Extracted data START

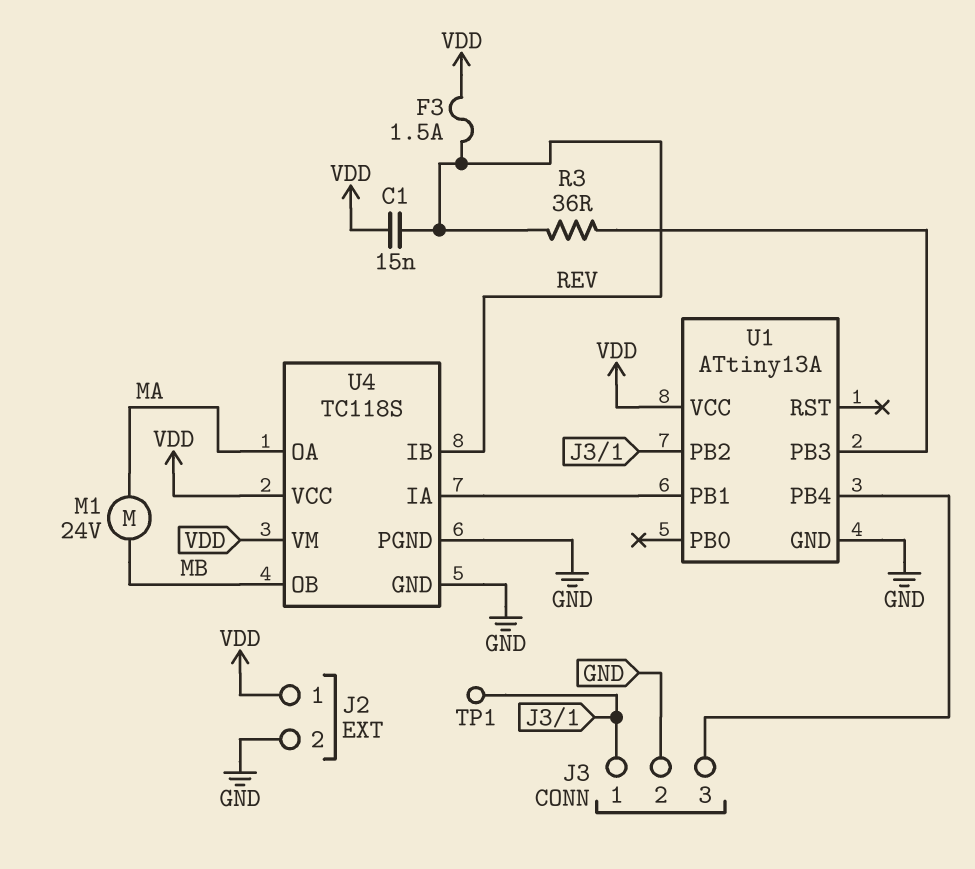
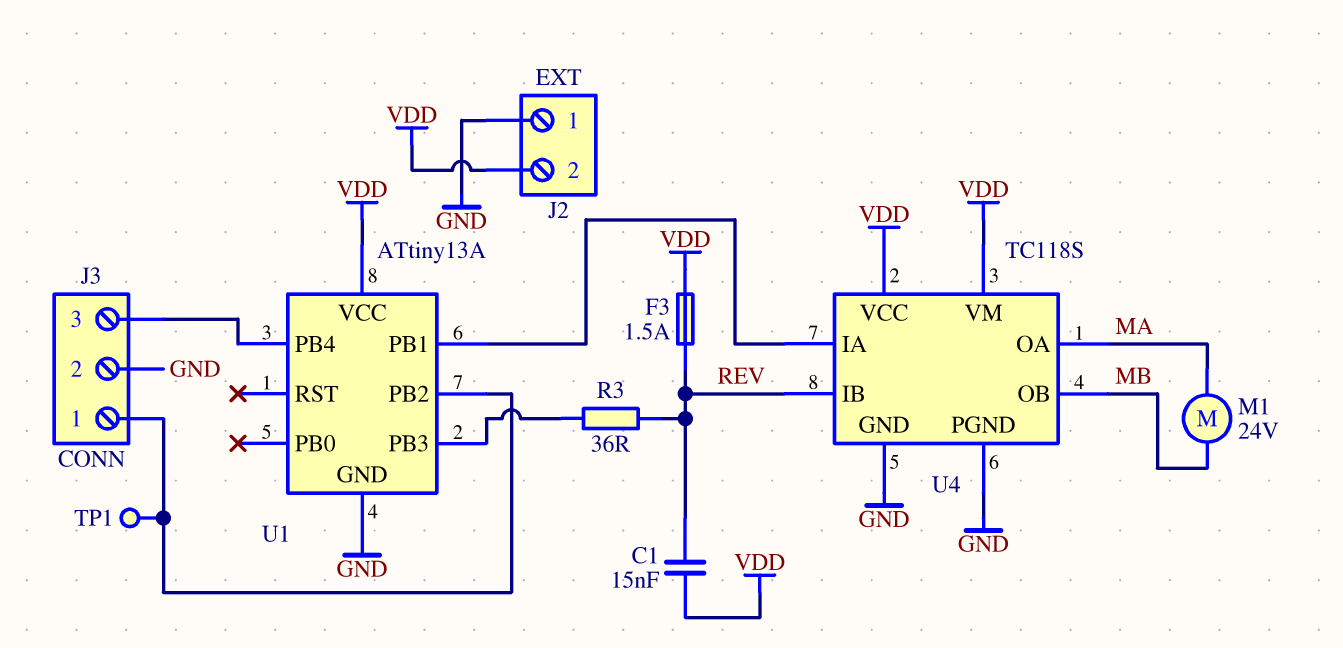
J2 pin 1: VDD -> GND
J2 pin 2: GND -> VDD

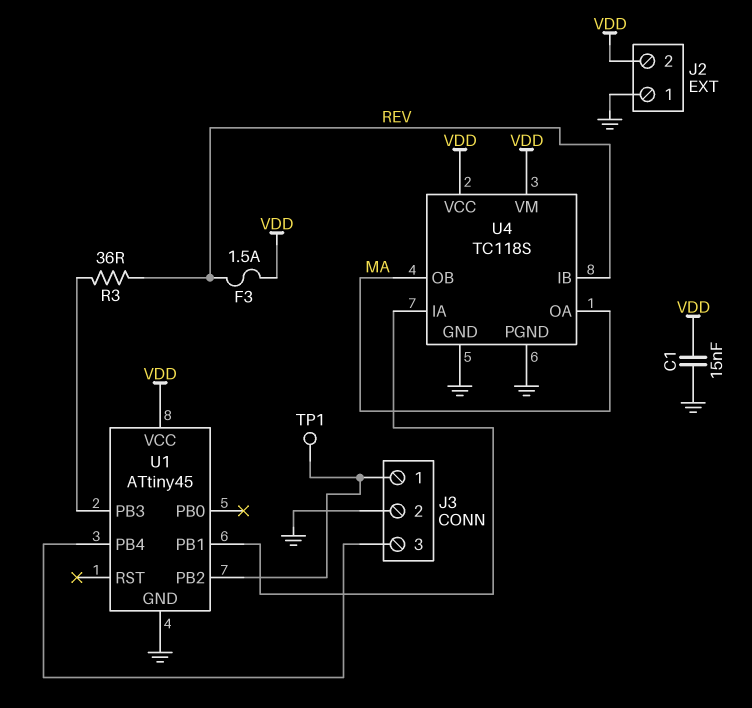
C1: 15nF (REV, VDD) -> 15nF (GND, VDD)
M1: motor 24V (MA, MB) -> none
U1: ATtiny13A -> ATtiny45
U4 pin OB: MB -> MA

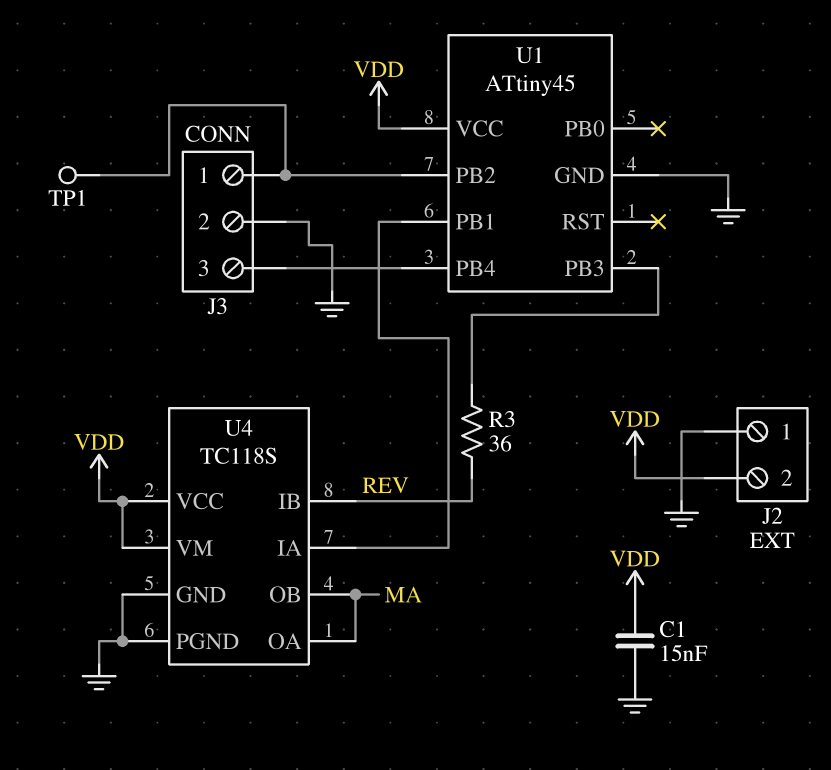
F3: 1.5A (REV, VDD) -> none

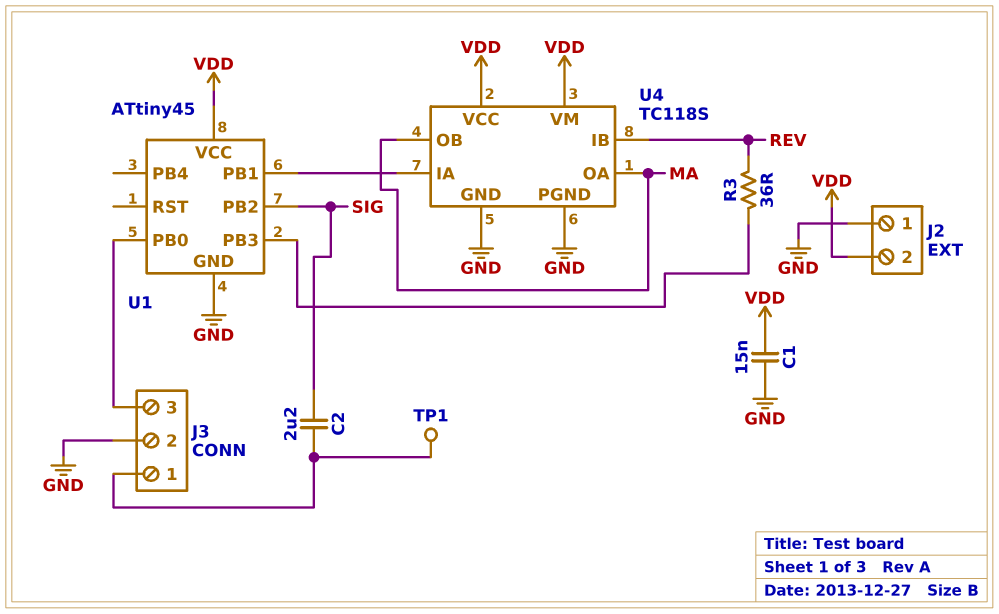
C2: none -> 2.2uF (J3/1, SIG)
U1 pin PB0: none -> J3/3
U1 pin PB2: J3/1 -> SIG
U1 pin PB4: J3/3 -> none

Extracted data END

## Required work
Beginning with the line that contains "C1: 15nF (REV, VDD) -> 15nF (GND, VDD)", write out every line through the last one in the records, exactly and without pictures.

## Answer to this exercise
C1: 15nF (REV, VDD) -> 15nF (GND, VDD)
M1: motor 24V (MA, MB) -> none
U1: ATtiny13A -> ATtiny45
U4 pin OB: MB -> MA

F3: 1.5A (REV, VDD) -> none

C2: none -> 2.2uF (J3/1, SIG)
U1 pin PB0: none -> J3/3
U1 pin PB2: J3/1 -> SIG
U1 pin PB4: J3/3 -> none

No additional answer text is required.